Supplied information:

☆ ☆ ☆

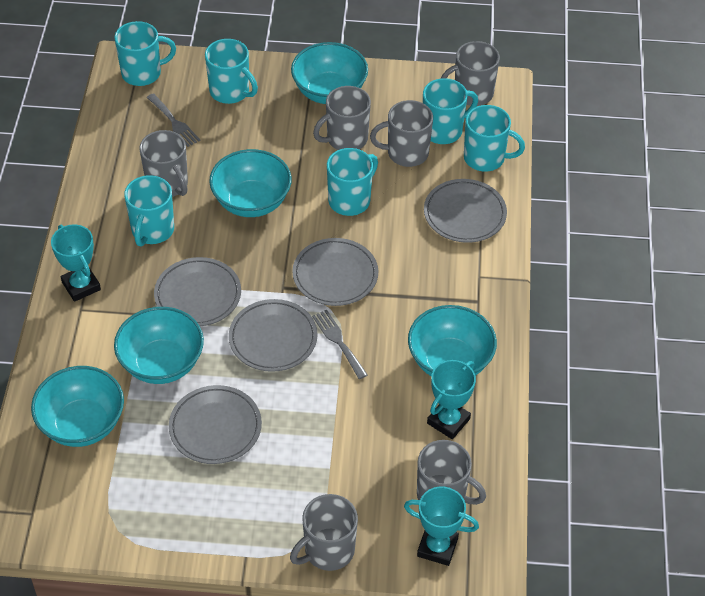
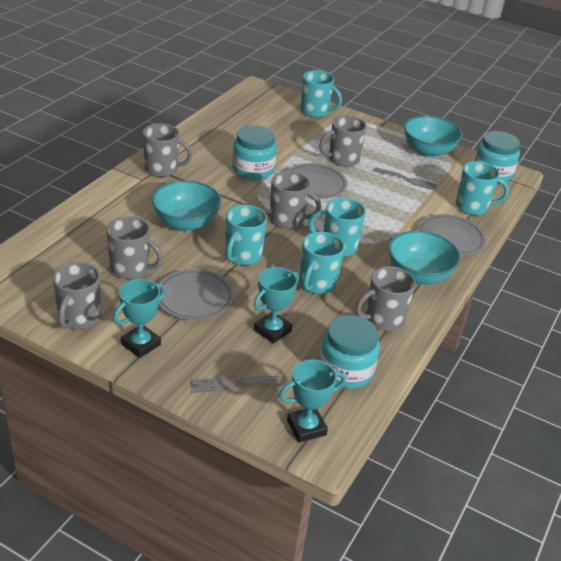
grey plate: 5 -> 3
turquoise bowl: 5 -> 3
turquoise jar: 0 -> 3
turquoise mug: 6 -> 5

☆ ☆ ☆

Work instructions:
Each line above with the word "turquoise" must be returned.

Expected answer:
turquoise bowl: 5 -> 3
turquoise jar: 0 -> 3
turquoise mug: 6 -> 5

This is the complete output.